Search the records for the string "down" and copy every line where it turns up.

[RECORDS SUPPLIED Boundary: Start]

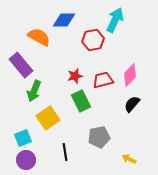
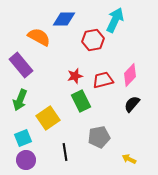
blue diamond: moved 1 px up
green arrow: moved 14 px left, 9 px down
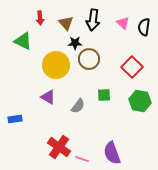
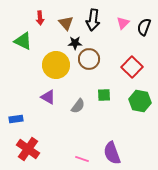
pink triangle: rotated 32 degrees clockwise
black semicircle: rotated 12 degrees clockwise
blue rectangle: moved 1 px right
red cross: moved 31 px left, 2 px down
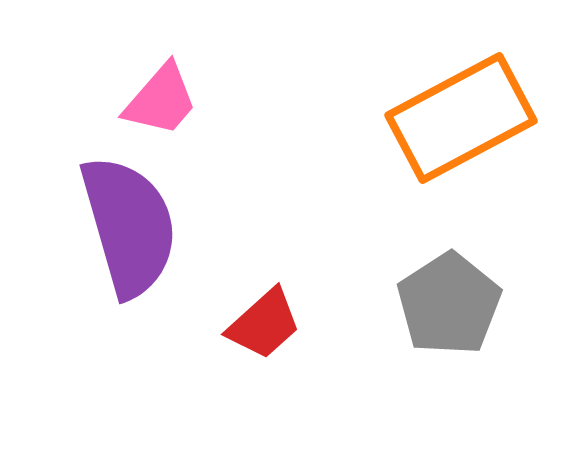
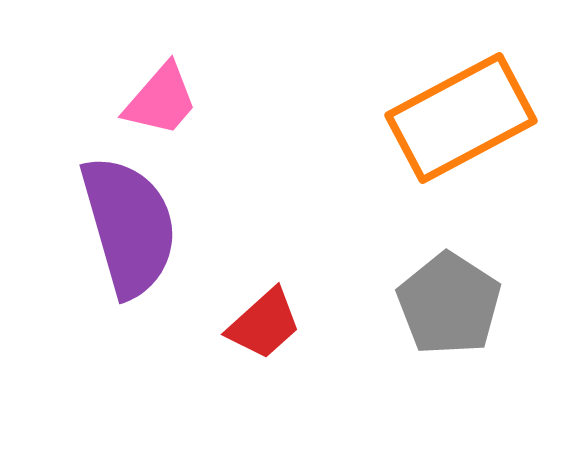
gray pentagon: rotated 6 degrees counterclockwise
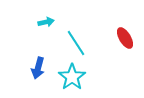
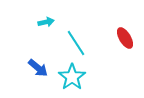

[RECORDS SUPPLIED Boundary: End]

- TASK SOLUTION
green arrow: moved 14 px left, 9 px down
red cross: moved 31 px left, 2 px down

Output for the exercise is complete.